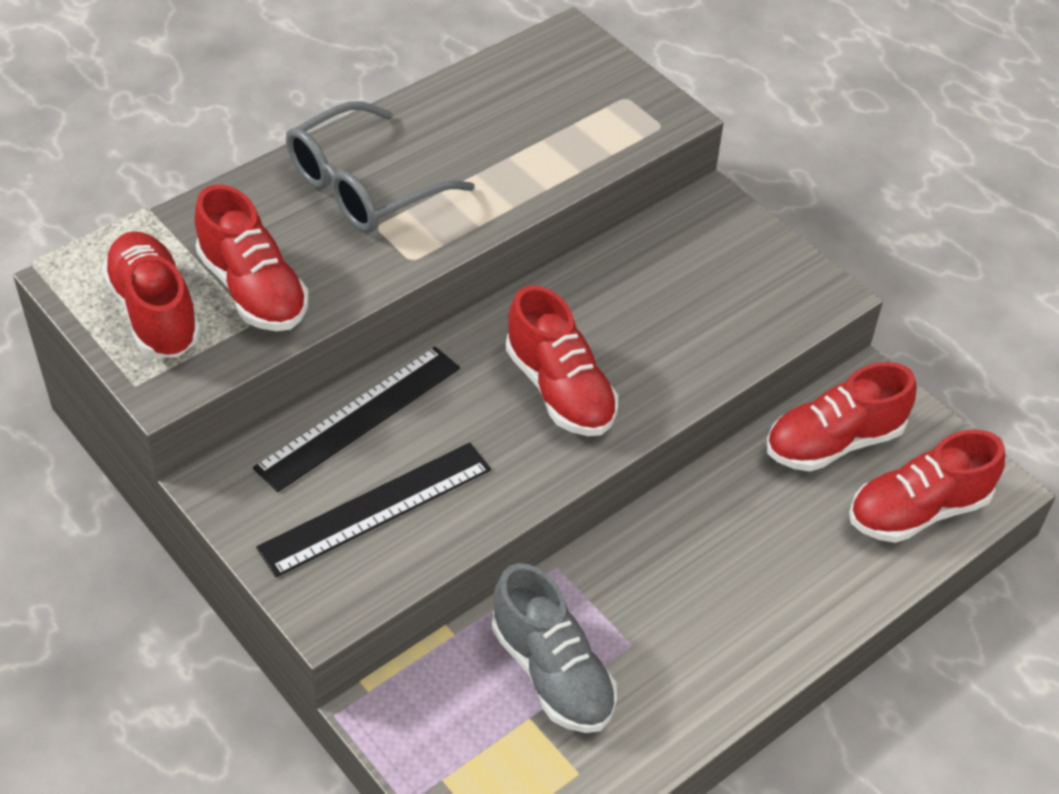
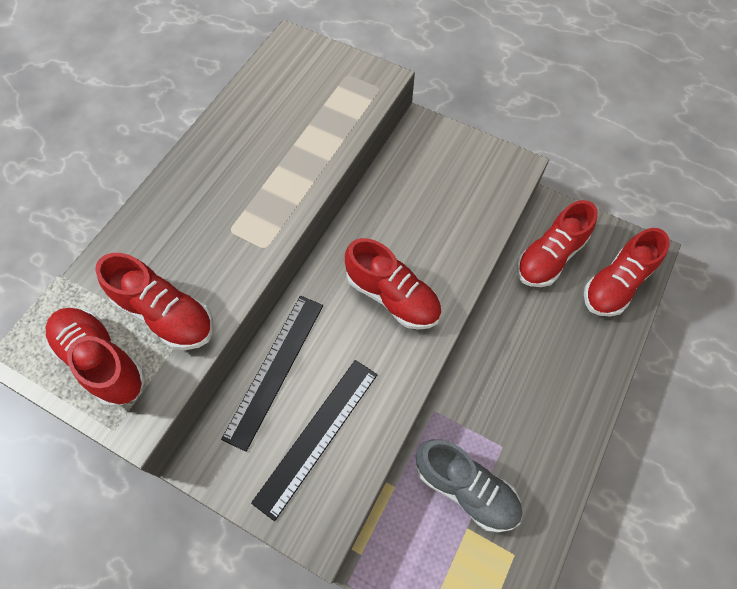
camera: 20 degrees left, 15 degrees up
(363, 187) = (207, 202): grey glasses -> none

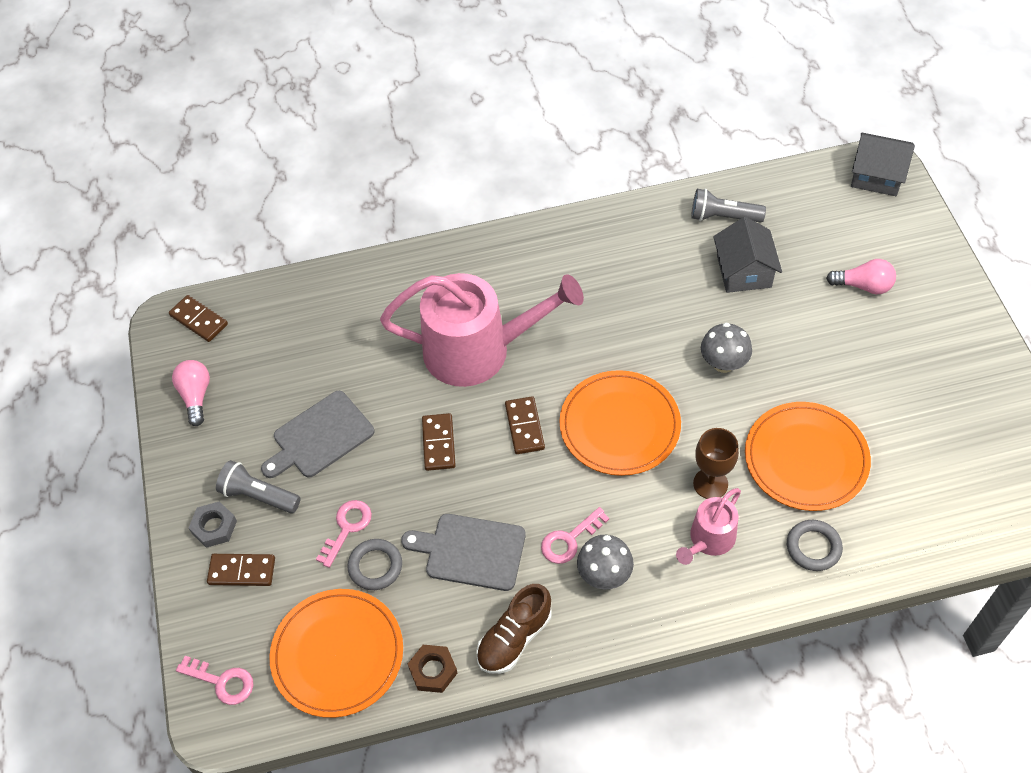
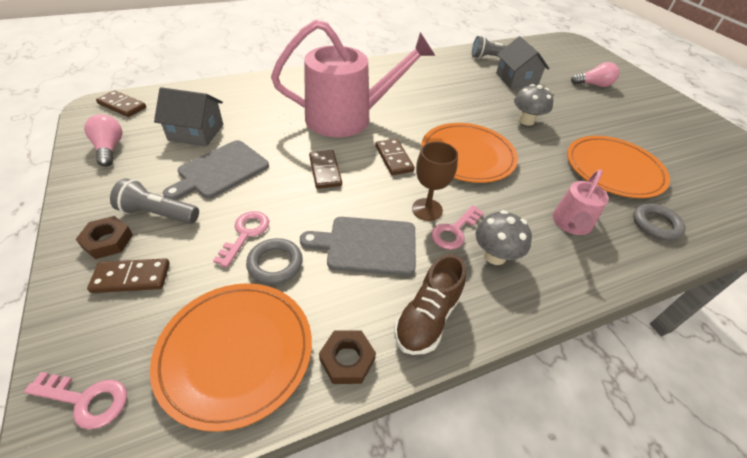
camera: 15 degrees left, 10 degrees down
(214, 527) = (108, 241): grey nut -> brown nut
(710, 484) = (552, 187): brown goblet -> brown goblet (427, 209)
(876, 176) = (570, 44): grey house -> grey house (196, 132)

────────────────────

Show a copy of each line from the data that includes the word "camera".

camera: 20 degrees left, 15 degrees up
camera: 15 degrees left, 10 degrees down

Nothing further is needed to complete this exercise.